(Dataset rows)

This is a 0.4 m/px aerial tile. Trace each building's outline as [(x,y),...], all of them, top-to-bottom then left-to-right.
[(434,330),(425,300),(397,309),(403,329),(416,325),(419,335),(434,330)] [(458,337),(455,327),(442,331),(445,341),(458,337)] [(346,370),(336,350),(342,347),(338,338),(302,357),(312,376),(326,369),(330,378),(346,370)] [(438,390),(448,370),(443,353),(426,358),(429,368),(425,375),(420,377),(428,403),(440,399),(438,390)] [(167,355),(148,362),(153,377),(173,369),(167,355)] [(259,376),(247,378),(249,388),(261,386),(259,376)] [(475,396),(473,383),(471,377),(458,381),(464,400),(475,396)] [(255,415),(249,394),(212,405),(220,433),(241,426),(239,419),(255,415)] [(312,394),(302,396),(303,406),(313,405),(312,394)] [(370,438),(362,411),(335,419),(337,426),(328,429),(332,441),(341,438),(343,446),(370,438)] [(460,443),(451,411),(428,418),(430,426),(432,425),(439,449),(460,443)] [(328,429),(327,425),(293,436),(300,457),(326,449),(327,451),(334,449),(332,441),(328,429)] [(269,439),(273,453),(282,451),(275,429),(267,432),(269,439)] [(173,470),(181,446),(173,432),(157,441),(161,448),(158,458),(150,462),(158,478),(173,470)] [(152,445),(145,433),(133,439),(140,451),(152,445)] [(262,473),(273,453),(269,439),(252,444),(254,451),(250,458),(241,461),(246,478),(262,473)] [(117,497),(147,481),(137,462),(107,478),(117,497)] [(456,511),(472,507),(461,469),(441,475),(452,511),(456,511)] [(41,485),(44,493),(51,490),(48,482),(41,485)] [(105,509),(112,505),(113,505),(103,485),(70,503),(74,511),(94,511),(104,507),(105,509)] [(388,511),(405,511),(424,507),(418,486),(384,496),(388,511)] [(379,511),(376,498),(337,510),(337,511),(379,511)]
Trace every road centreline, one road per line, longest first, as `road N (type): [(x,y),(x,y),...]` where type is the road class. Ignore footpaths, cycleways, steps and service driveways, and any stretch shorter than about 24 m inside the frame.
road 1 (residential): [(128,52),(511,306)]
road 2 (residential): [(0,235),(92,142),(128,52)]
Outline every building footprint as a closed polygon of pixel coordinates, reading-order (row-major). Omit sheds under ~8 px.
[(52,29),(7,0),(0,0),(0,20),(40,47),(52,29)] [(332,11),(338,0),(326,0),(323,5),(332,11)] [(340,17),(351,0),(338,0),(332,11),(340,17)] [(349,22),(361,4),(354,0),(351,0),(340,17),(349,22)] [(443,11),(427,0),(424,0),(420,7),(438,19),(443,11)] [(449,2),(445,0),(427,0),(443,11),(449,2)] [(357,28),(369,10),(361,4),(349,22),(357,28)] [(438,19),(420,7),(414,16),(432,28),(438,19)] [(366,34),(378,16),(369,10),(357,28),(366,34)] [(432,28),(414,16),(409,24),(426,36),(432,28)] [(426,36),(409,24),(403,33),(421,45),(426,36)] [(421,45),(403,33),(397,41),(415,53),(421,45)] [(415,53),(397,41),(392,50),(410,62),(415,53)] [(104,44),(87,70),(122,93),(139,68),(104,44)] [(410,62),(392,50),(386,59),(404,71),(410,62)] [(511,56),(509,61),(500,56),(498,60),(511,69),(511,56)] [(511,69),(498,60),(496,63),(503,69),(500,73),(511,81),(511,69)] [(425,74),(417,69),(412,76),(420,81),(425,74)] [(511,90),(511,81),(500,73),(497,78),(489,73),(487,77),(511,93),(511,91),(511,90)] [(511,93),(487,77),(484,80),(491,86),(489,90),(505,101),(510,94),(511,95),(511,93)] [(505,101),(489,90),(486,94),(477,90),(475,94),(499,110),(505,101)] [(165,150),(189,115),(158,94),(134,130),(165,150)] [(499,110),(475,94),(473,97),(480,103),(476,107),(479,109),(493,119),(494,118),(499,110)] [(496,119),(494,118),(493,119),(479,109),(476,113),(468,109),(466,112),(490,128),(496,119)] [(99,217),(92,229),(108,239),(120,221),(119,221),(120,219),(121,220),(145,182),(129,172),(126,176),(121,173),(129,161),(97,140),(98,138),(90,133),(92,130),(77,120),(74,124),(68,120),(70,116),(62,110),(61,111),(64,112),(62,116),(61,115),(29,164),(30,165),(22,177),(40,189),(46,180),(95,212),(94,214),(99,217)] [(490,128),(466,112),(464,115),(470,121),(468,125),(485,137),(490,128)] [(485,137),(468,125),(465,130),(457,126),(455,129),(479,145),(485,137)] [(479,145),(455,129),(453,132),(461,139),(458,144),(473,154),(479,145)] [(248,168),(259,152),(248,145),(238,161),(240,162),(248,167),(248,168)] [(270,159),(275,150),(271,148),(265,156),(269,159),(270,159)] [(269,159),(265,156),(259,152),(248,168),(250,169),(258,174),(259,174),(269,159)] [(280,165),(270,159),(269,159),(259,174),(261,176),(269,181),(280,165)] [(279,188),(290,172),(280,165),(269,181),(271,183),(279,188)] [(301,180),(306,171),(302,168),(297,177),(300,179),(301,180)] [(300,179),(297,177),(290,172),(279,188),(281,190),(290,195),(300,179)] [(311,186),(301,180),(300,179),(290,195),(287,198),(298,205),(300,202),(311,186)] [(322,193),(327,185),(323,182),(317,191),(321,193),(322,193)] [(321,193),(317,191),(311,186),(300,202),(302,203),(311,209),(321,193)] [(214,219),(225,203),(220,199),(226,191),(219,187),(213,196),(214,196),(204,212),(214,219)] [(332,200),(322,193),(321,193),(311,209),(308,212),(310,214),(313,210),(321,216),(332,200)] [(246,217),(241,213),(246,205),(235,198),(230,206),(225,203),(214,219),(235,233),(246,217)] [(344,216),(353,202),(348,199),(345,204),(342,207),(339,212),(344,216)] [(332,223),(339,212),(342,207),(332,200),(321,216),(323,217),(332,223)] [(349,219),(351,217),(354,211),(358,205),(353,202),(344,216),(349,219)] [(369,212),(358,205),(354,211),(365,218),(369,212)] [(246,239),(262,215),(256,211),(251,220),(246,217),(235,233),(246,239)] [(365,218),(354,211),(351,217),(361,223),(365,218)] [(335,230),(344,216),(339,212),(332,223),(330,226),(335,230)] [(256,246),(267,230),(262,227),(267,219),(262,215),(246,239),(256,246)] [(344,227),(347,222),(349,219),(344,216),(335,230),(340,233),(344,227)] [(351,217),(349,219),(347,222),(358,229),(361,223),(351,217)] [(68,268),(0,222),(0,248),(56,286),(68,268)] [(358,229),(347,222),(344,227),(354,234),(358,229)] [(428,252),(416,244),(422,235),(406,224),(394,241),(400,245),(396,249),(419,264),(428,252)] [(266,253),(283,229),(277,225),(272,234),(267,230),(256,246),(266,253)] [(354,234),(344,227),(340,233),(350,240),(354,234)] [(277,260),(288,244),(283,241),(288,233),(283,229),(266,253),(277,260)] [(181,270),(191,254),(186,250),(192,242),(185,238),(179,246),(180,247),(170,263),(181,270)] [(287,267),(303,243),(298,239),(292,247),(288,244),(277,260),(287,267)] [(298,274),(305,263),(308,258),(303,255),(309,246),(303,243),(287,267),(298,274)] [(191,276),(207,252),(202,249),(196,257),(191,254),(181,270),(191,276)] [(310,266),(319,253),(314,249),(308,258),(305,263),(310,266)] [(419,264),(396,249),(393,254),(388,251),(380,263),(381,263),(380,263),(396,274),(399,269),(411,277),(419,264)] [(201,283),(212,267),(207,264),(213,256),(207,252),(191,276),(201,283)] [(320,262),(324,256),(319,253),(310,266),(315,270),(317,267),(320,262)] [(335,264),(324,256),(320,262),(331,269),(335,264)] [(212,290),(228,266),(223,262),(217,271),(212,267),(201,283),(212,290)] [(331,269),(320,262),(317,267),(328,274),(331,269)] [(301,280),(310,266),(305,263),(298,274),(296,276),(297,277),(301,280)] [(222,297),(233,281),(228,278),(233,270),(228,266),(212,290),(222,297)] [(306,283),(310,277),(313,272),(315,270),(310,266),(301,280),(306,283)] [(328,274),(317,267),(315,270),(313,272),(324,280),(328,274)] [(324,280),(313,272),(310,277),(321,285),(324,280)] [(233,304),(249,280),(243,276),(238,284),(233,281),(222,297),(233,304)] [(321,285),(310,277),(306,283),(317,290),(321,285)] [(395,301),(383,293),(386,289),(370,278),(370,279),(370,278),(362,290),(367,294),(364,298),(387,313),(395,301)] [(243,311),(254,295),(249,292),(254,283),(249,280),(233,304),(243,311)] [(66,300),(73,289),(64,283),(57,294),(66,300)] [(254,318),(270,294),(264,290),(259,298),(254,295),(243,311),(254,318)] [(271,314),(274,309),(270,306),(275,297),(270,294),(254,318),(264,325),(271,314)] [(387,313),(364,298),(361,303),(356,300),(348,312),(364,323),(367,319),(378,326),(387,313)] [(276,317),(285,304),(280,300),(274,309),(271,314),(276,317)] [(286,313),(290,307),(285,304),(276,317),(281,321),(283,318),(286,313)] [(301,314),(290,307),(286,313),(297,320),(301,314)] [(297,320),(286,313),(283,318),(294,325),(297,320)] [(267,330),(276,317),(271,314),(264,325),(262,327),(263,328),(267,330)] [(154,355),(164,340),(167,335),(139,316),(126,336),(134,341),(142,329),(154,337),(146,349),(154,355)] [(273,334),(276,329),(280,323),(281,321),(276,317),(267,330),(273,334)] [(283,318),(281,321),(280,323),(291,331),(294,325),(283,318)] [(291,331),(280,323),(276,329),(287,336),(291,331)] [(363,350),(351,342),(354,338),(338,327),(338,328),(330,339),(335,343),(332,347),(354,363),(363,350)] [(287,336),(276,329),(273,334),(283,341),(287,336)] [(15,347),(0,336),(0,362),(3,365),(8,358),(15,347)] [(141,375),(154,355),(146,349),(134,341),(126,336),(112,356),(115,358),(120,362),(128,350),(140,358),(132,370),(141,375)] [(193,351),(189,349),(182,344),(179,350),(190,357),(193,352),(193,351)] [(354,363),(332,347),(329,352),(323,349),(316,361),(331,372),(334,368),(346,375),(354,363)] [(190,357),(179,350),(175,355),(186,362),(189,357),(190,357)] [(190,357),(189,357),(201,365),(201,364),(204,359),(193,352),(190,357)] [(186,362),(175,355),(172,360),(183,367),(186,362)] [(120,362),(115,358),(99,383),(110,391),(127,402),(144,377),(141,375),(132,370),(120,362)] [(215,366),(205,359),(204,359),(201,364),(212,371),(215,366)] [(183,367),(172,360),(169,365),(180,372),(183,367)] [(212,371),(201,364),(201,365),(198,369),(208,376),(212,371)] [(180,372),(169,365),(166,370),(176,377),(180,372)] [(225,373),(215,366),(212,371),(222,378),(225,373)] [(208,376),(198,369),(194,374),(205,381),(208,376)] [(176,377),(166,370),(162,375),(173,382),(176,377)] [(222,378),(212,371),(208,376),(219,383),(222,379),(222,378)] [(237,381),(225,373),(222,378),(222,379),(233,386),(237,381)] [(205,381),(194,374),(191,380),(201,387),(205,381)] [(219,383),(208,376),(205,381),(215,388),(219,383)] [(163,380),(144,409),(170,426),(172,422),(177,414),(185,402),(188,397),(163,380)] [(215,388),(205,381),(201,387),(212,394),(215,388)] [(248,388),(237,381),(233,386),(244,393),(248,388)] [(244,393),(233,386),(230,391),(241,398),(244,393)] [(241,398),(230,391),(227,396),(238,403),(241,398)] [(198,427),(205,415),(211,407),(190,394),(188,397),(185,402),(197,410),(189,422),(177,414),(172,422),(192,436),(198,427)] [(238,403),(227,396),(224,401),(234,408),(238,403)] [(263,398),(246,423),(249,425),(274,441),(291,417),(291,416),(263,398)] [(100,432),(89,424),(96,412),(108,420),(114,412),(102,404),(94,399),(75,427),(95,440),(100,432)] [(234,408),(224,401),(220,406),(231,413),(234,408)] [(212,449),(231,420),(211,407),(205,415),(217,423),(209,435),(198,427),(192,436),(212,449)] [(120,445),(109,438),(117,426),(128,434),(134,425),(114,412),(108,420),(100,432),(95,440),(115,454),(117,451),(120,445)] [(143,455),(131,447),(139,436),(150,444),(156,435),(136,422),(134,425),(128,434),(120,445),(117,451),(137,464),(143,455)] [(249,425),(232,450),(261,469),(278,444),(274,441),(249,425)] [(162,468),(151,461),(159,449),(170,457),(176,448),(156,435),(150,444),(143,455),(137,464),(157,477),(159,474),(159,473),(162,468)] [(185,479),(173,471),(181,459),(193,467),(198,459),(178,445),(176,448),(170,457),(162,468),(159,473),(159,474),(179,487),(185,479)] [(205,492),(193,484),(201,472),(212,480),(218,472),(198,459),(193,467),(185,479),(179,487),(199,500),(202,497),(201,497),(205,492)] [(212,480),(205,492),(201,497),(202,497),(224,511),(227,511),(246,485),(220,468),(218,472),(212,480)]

#### REQUIRED WORK
Count the lines of the material above that contain the word "every". Reply with the number only.

#### FULL SOLUTION
2